TASK REQUIREMENTS: Among the entries below, find all lines that include "degrees" and copy them.

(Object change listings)

────────────────────

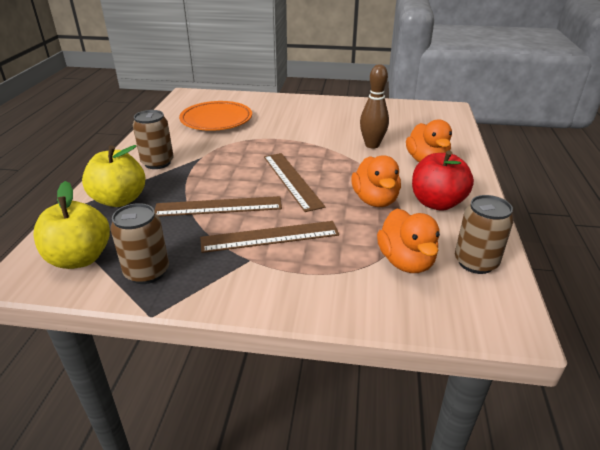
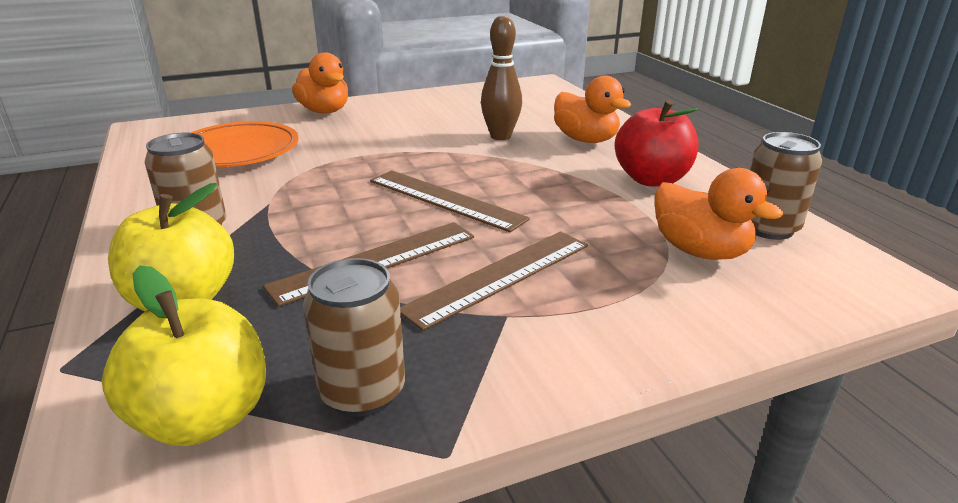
camera: 30 degrees left, 5 degrees down
(375, 200) = (580, 195): orange duck -> orange duck (324, 111)

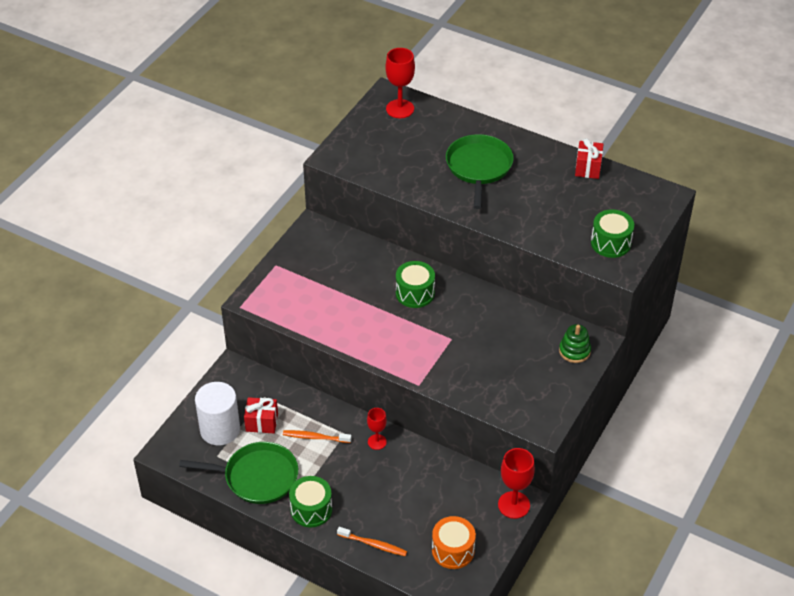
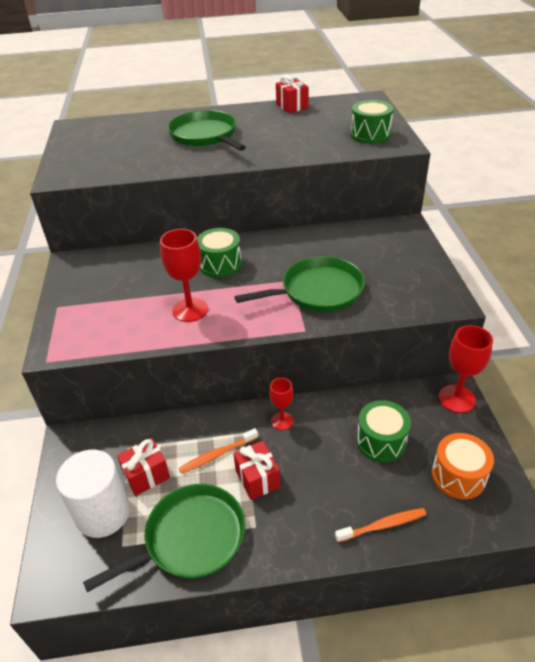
camera: 35 degrees left, 5 degrees down
(311, 509) = (283, 533): green drum -> green drum (381, 441)
(326, 468) = (257, 479): none -> red gift
(400, 109) = (93, 129): red goblet -> red goblet (190, 310)
(460, 359) = (317, 291): none -> green pan
(574, 351) = (399, 239): green stacking toy -> none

────────────────────

ANSWER TO THIS TASK:
camera: 30 degrees left, 5 degrees down
camera: 35 degrees left, 5 degrees down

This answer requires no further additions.